## [TASK STATEMENT]
From the entries below, list each line with "carton".

## [DATASET RECORDS]
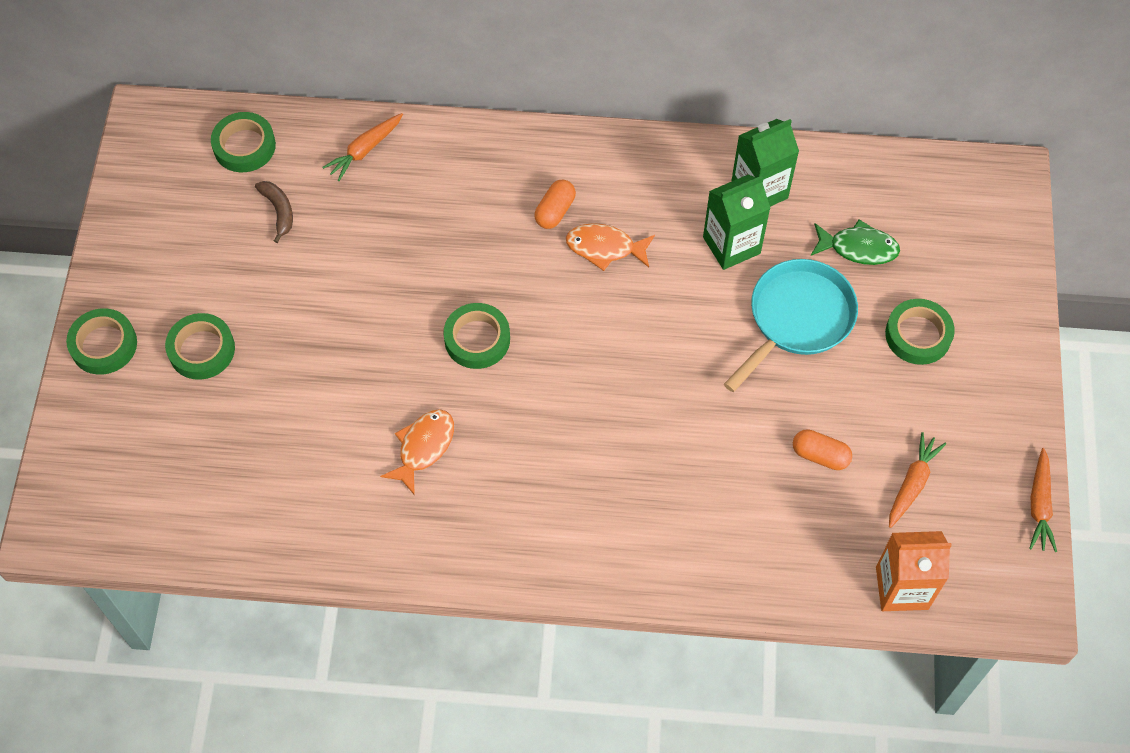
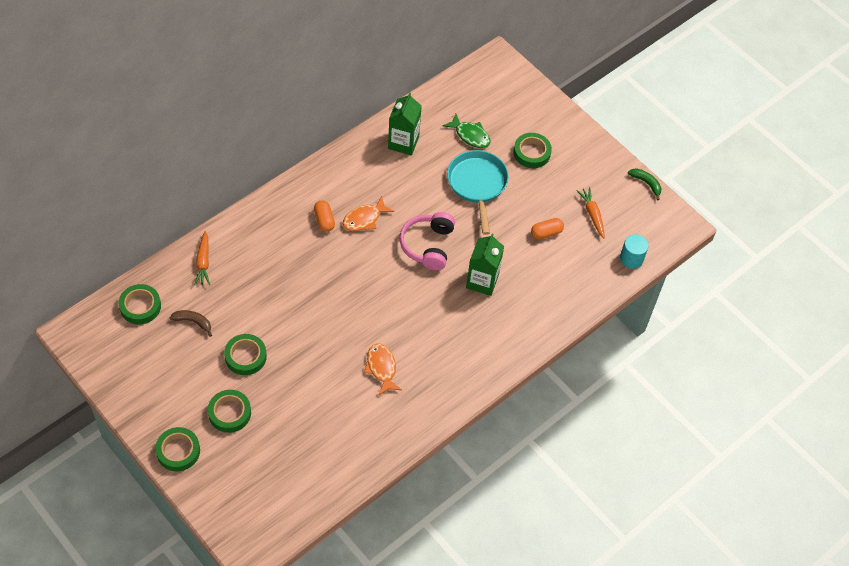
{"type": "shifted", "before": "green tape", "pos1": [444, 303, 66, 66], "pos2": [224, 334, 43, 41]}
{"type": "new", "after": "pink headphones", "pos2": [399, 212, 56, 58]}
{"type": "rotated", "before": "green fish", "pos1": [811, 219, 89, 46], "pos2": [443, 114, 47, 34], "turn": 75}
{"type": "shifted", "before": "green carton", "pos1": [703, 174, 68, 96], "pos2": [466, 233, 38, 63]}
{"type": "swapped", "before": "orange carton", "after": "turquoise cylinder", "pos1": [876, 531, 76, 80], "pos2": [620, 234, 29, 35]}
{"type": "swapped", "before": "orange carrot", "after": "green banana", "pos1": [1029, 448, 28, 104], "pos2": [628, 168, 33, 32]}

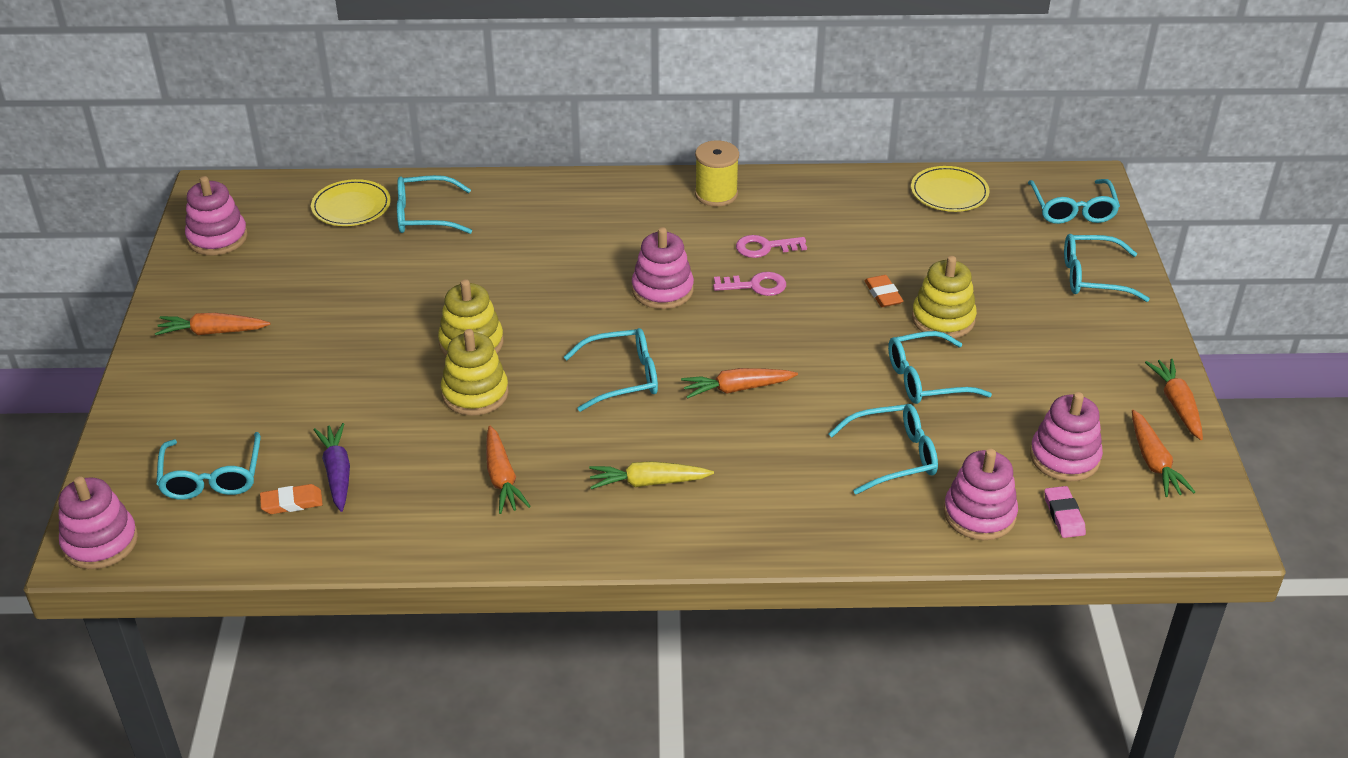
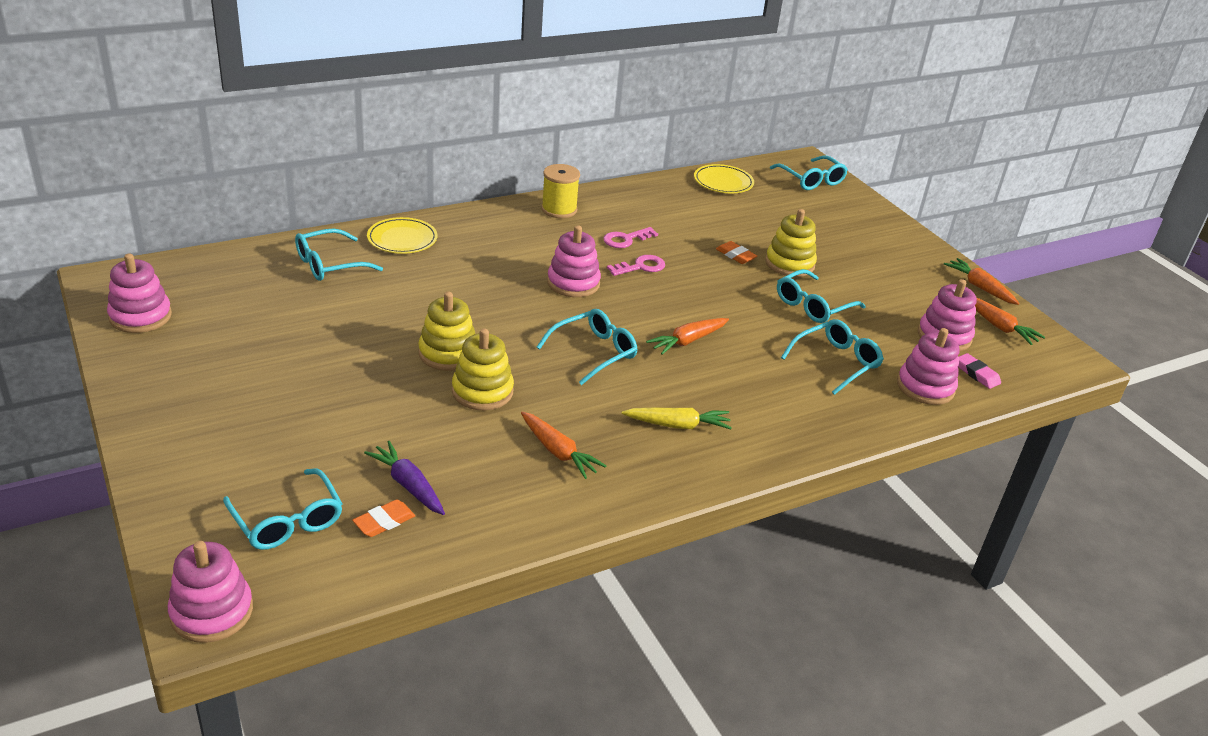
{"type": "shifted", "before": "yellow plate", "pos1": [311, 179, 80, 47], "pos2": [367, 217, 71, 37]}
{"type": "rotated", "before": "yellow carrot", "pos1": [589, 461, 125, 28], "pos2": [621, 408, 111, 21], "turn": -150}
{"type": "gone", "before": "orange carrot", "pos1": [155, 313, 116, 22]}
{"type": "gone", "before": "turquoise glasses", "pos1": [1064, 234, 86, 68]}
---
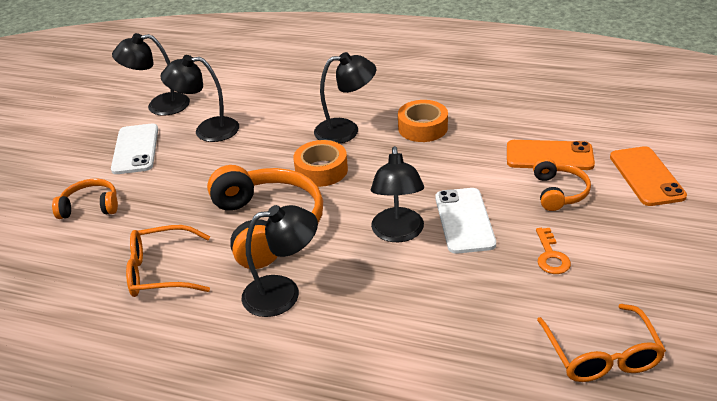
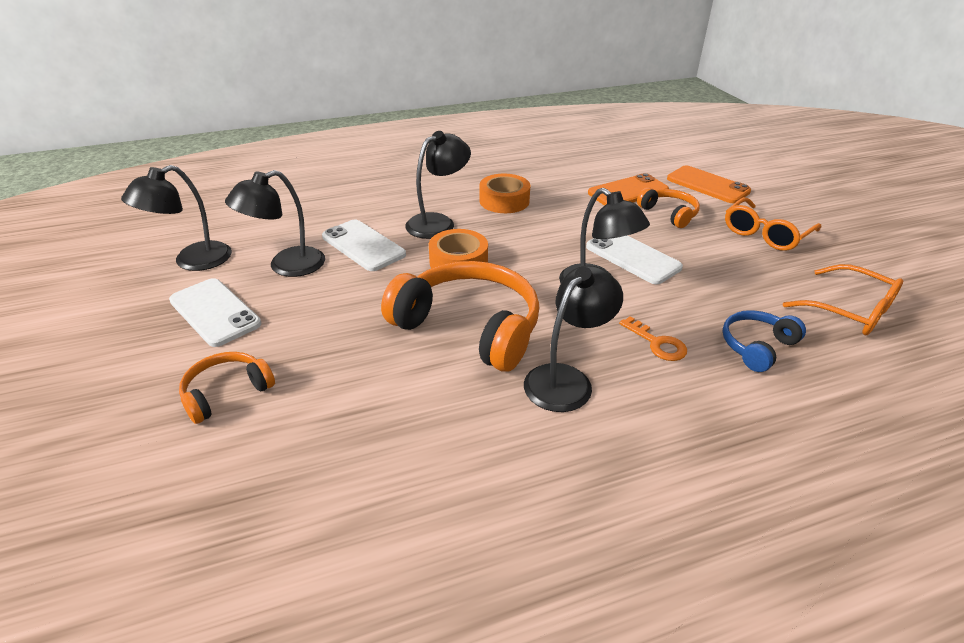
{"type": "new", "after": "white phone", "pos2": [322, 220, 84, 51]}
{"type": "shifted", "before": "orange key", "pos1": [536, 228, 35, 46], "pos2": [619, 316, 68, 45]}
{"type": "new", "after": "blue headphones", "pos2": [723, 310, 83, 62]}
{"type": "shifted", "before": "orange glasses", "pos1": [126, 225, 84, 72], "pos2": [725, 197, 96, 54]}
...
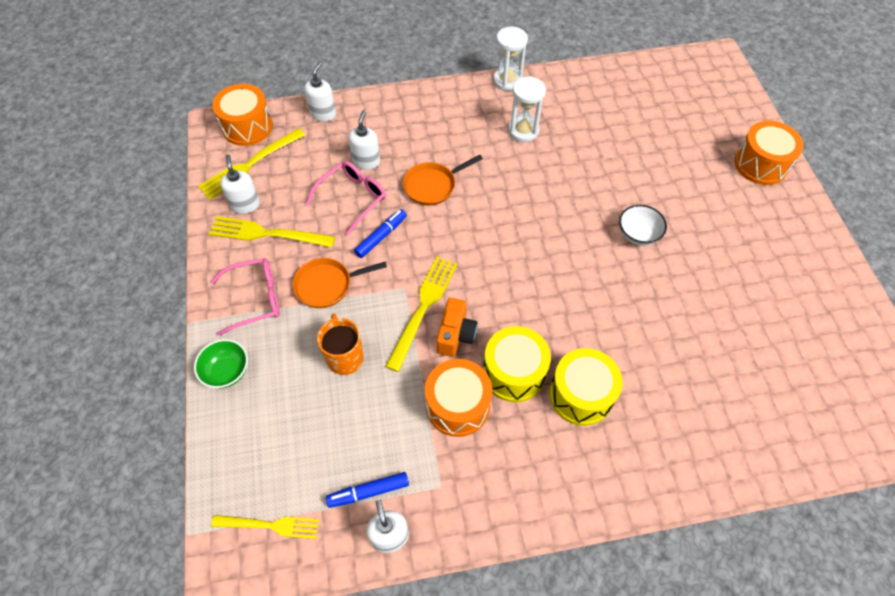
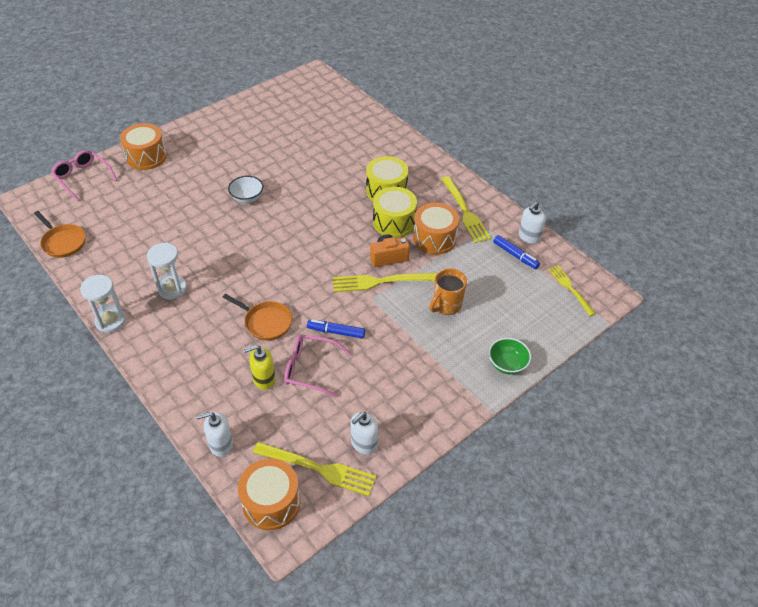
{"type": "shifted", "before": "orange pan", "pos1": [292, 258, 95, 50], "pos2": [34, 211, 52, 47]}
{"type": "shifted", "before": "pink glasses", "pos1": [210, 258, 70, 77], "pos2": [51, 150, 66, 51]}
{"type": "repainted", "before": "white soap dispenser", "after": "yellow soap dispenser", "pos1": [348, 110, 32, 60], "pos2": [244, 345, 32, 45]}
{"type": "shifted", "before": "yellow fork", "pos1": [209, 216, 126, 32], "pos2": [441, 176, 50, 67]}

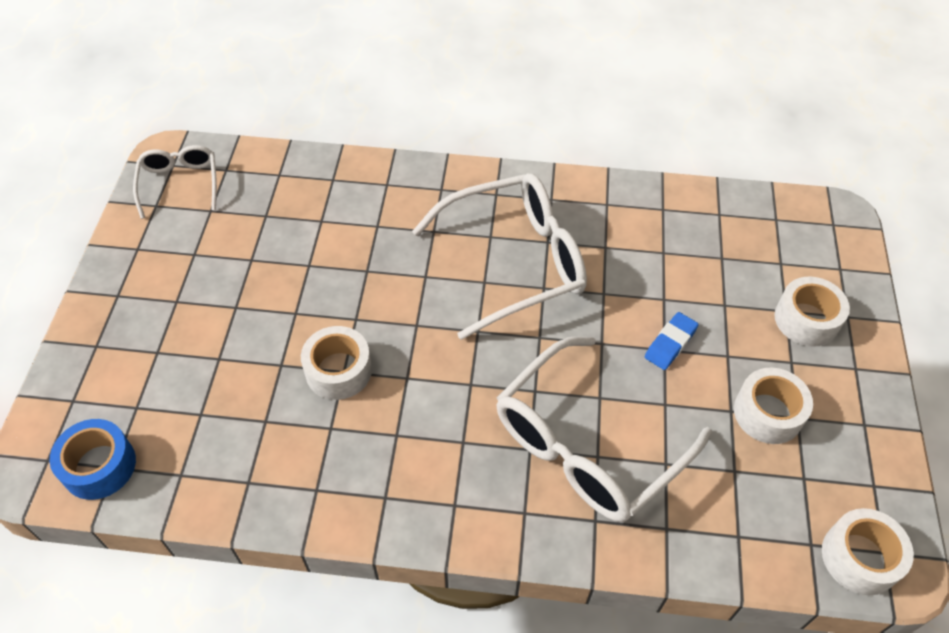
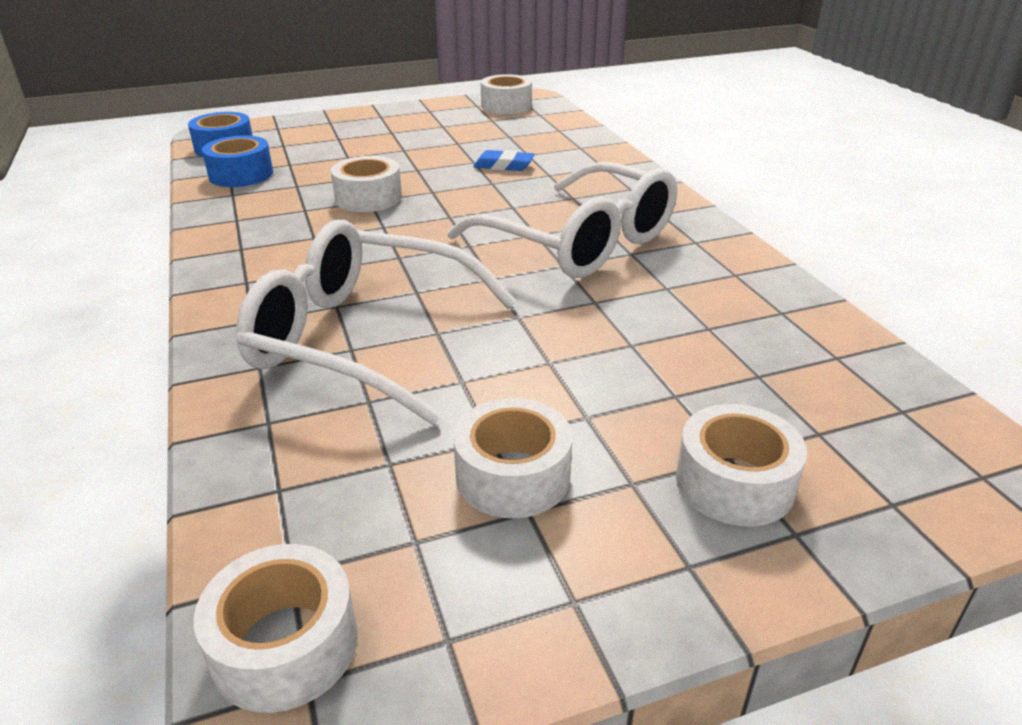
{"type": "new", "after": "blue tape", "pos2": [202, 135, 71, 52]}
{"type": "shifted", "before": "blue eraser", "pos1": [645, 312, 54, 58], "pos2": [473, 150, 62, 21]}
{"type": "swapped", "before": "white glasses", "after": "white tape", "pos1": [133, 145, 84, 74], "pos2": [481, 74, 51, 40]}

## [SOLUTION FOR THIS EXERCISE]
{"type": "shifted", "before": "green carton", "pos1": [703, 174, 68, 96], "pos2": [466, 233, 38, 63]}
{"type": "swapped", "before": "orange carton", "after": "turquoise cylinder", "pos1": [876, 531, 76, 80], "pos2": [620, 234, 29, 35]}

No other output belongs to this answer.